▶ [Task goal] Search the records for "stained" and copy each line that holds it.

— Start of Data —

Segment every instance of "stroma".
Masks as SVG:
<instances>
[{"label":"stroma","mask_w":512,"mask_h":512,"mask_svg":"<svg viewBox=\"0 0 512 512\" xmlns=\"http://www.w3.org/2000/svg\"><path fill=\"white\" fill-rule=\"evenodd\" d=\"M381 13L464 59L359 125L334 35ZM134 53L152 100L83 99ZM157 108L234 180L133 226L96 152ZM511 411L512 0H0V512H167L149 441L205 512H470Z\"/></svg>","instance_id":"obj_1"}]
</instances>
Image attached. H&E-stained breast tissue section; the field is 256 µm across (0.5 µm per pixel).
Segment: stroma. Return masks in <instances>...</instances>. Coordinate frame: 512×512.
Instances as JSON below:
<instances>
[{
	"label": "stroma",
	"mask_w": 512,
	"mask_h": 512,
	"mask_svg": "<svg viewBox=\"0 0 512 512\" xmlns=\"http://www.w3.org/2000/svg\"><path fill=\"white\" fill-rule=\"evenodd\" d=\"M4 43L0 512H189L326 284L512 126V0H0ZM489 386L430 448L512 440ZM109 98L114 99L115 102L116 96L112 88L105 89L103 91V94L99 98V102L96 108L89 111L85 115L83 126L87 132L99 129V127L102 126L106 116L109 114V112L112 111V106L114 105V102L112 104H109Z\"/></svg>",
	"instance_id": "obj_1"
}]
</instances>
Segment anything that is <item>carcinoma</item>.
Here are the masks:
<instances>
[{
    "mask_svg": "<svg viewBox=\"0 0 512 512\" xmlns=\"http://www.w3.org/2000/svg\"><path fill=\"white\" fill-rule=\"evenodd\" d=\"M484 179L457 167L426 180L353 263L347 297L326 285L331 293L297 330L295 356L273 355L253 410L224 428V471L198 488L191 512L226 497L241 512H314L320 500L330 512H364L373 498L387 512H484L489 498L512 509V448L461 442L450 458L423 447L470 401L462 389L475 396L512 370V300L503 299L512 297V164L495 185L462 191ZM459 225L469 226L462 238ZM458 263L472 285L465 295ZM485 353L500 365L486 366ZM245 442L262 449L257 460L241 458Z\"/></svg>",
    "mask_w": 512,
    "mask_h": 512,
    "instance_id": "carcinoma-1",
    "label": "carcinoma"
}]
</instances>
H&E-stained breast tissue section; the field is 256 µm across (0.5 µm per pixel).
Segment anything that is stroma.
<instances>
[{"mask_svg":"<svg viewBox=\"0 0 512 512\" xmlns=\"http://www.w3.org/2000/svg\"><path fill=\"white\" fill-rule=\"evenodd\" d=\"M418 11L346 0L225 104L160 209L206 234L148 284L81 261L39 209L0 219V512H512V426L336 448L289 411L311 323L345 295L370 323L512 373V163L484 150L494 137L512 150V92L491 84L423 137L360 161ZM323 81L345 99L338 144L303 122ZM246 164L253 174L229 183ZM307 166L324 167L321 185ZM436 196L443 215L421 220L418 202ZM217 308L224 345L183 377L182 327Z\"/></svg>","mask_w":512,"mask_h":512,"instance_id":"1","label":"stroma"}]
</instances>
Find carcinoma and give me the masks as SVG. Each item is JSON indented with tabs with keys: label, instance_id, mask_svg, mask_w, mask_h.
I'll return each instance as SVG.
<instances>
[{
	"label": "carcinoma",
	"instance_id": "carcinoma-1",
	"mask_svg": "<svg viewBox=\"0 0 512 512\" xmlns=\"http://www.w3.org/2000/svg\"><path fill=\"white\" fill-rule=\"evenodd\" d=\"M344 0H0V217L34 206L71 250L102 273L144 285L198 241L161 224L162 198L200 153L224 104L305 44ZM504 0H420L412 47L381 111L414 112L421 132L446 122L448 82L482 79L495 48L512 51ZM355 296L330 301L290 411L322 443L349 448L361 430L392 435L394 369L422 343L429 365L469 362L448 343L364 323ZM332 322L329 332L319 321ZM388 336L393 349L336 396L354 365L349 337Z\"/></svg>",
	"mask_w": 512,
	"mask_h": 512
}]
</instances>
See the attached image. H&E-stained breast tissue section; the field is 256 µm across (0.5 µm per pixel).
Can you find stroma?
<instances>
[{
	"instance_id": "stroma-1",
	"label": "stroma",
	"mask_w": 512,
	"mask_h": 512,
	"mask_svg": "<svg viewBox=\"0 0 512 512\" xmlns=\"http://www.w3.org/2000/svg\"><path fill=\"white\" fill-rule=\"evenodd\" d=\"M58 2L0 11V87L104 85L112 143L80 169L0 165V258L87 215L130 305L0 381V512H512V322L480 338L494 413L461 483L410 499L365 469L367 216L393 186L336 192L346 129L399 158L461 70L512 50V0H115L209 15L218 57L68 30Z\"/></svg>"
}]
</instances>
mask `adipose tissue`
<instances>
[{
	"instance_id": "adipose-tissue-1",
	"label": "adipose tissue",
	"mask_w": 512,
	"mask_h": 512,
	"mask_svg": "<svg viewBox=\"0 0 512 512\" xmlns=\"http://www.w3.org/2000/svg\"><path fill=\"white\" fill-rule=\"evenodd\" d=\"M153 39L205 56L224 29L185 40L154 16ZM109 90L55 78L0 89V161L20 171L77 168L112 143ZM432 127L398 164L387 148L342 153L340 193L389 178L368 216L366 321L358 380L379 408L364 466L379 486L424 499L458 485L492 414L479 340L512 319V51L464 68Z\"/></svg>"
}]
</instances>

— End of Data —

▶ [Task solution]
Image attached. H&E-stained breast tissue section; the field is 256 µm across (0.5 µm per pixel).
H&E-stained breast tissue section; the field is 256 µm across (0.5 µm per pixel).
See the attached image. H&E-stained breast tissue section; the field is 256 µm across (0.5 µm per pixel).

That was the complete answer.